▶ **Your assignment**
Reproduce every entry word for word. Drop all pictures from the copy.

Collected data:
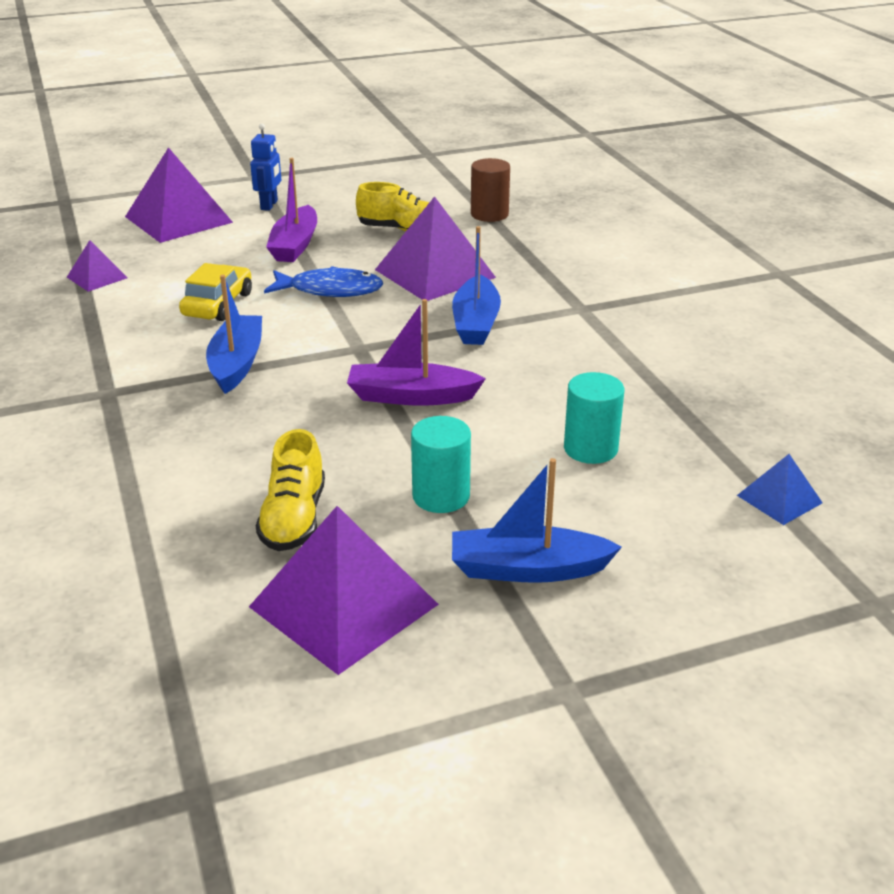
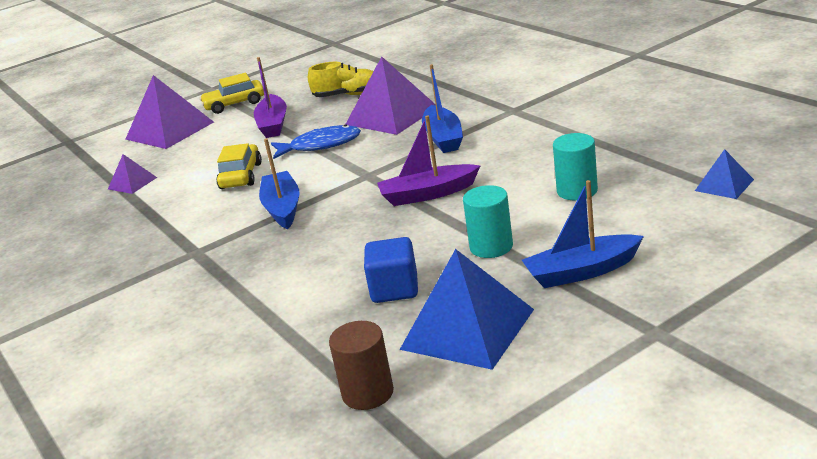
camera: 10 degrees left, 5 degrees down
purple pyramid [249,506,439,675] -> blue pyramid [400,249,534,370]
blue robot [250,123,281,211] -> yellow car [200,73,264,114]
yellow shoe [256,429,325,551] -> blue cube [364,237,418,303]
brown cylinder [471,158,510,222] -> brown cylinder moved to [329,321,394,410]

▶ **Written solution**
camera: 10 degrees left, 5 degrees down
purple pyramid [249,506,439,675] -> blue pyramid [400,249,534,370]
blue robot [250,123,281,211] -> yellow car [200,73,264,114]
yellow shoe [256,429,325,551] -> blue cube [364,237,418,303]
brown cylinder [471,158,510,222] -> brown cylinder moved to [329,321,394,410]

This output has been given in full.